[Object matching data]
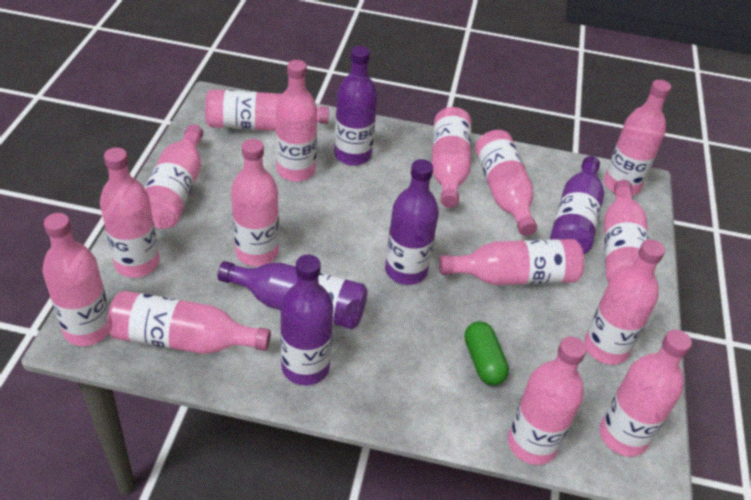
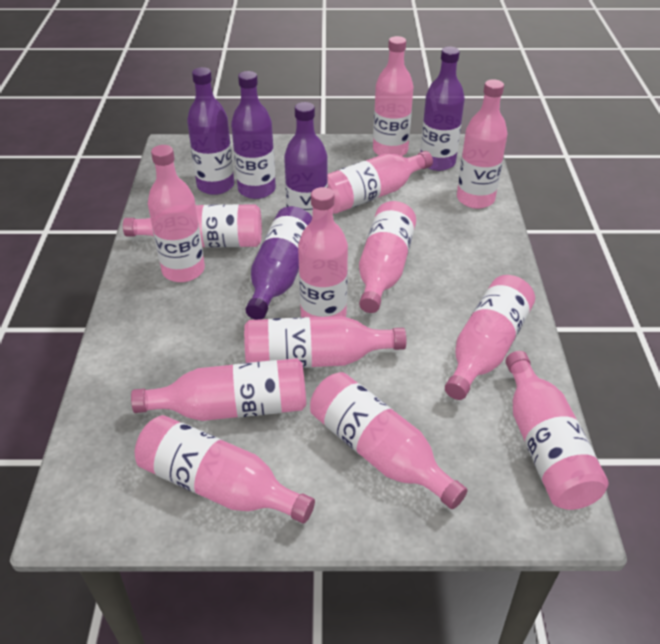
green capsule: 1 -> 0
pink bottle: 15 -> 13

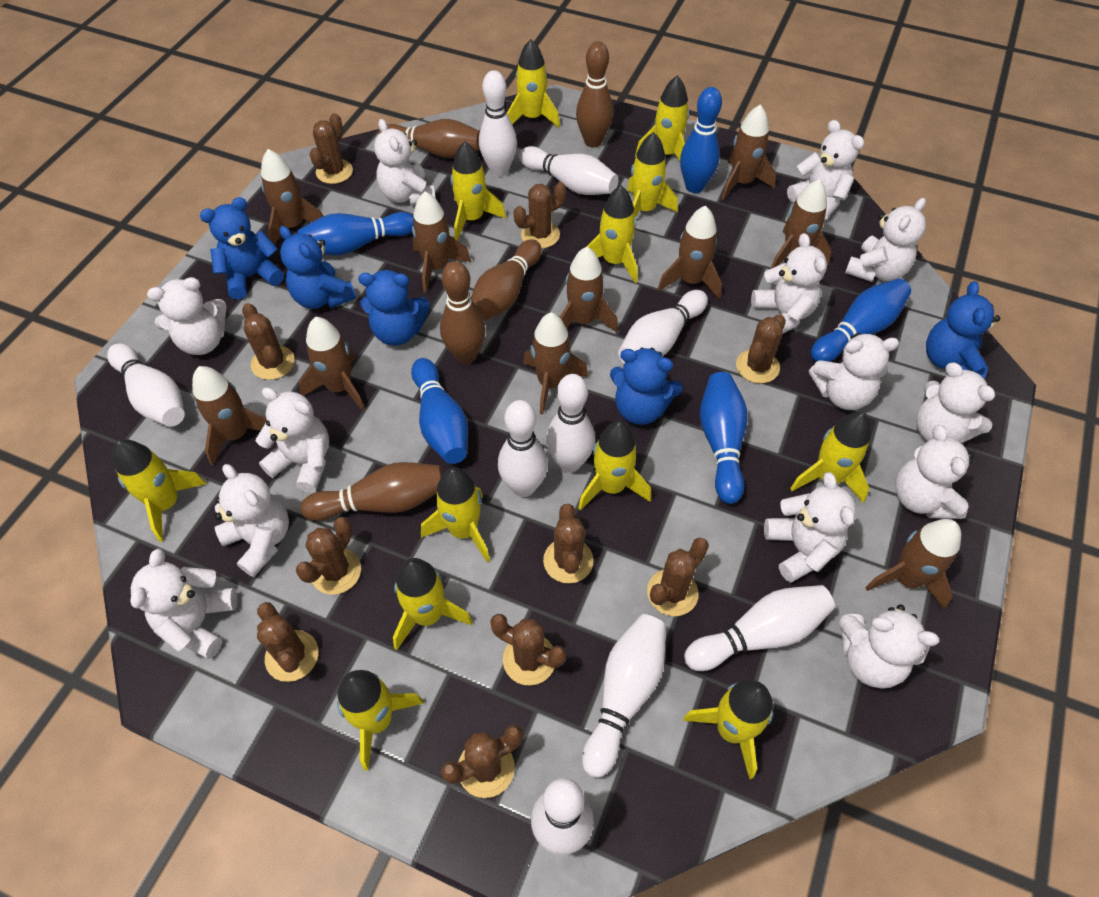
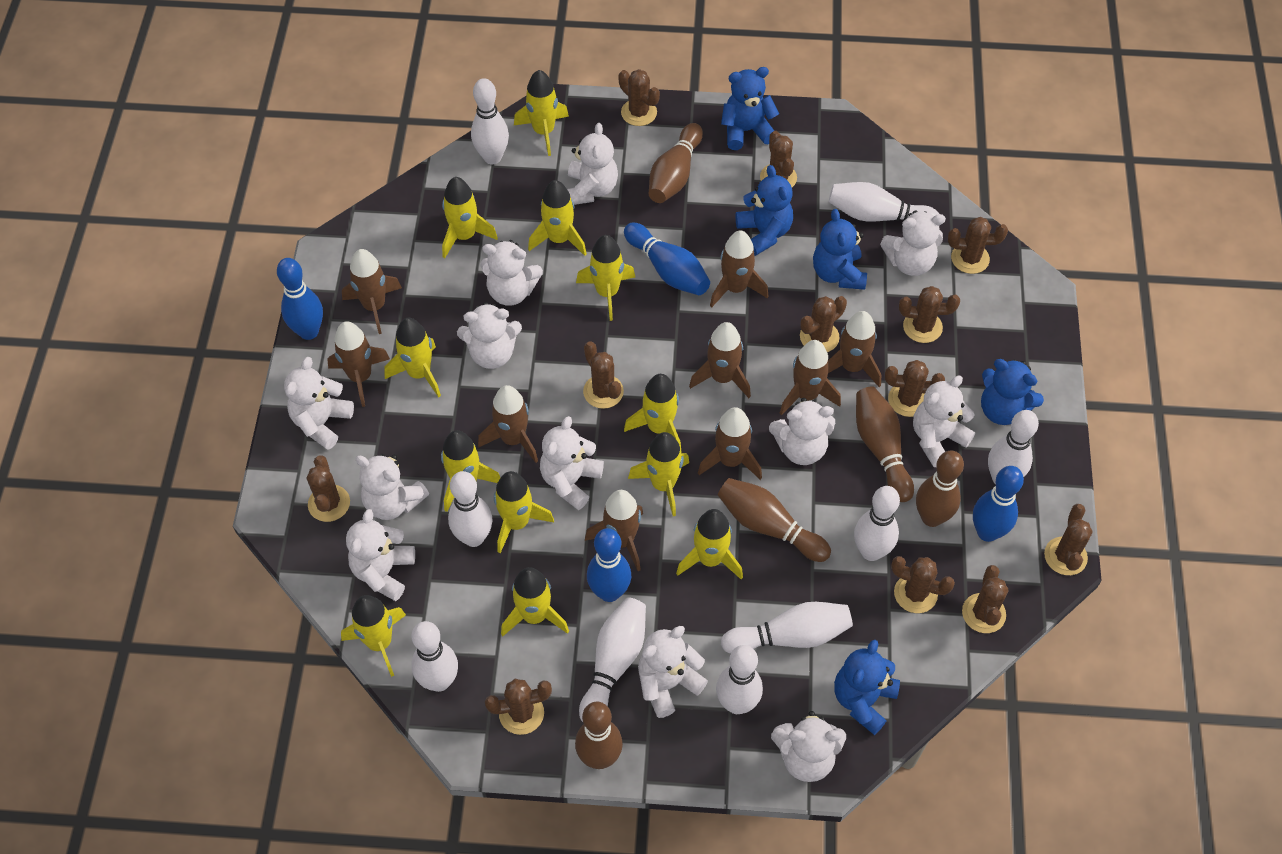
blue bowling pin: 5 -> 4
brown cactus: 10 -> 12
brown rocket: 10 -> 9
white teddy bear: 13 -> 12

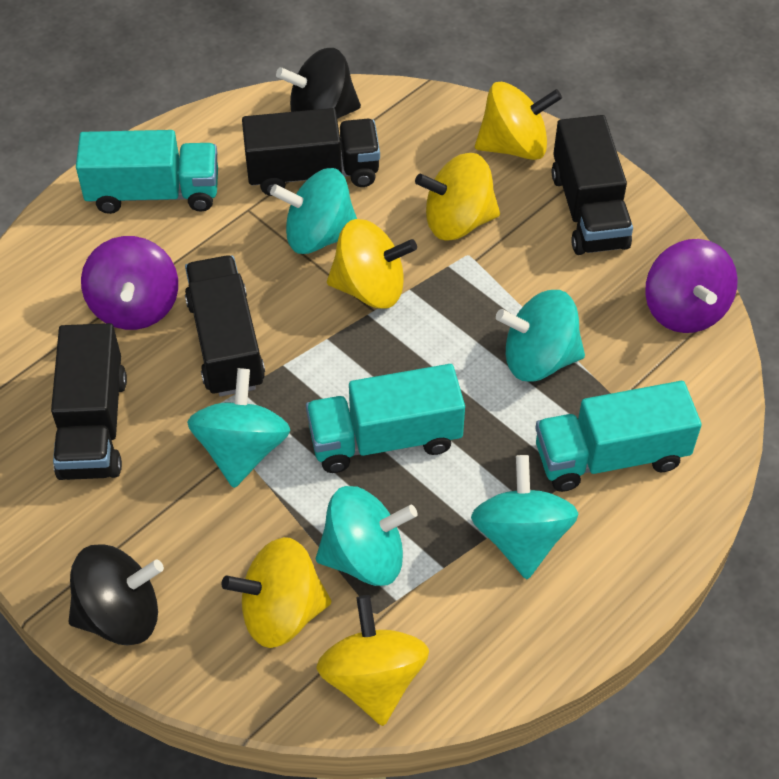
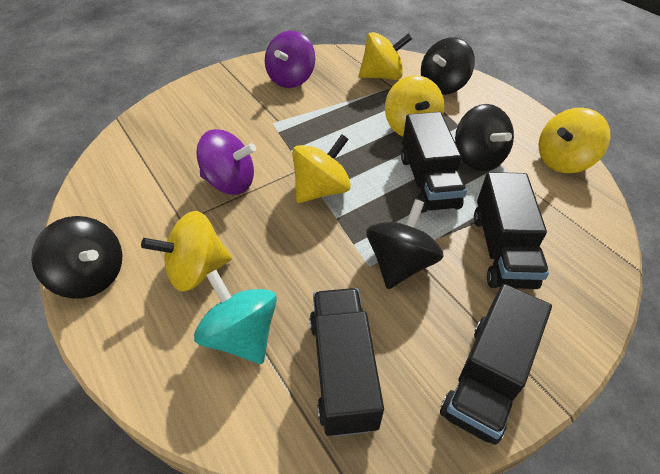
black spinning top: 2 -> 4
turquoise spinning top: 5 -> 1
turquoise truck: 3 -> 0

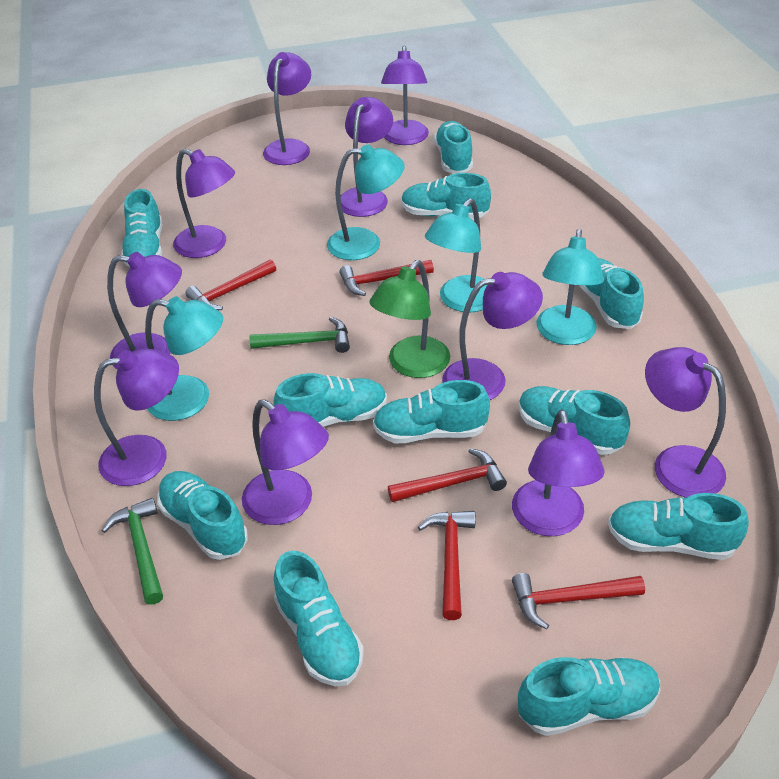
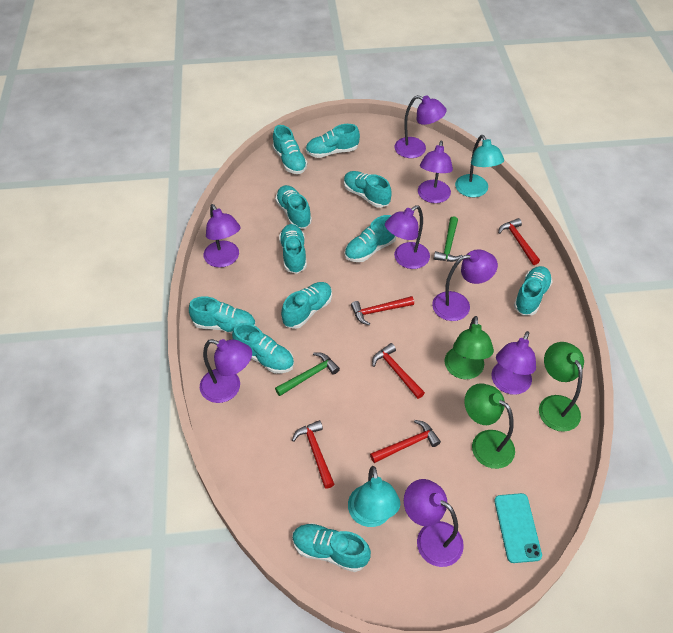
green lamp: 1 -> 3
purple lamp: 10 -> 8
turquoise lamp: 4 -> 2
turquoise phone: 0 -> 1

TASK DIRECTIONS: The records above are to be duplicated exactly, pictures left out.

RESULT FOR THIS EXERCISE:
green capsule: 1 -> 0
pink bottle: 15 -> 13

blue bowling pin: 5 -> 4
brown cactus: 10 -> 12
brown rocket: 10 -> 9
white teddy bear: 13 -> 12

black spinning top: 2 -> 4
turquoise spinning top: 5 -> 1
turquoise truck: 3 -> 0

green lamp: 1 -> 3
purple lamp: 10 -> 8
turquoise lamp: 4 -> 2
turquoise phone: 0 -> 1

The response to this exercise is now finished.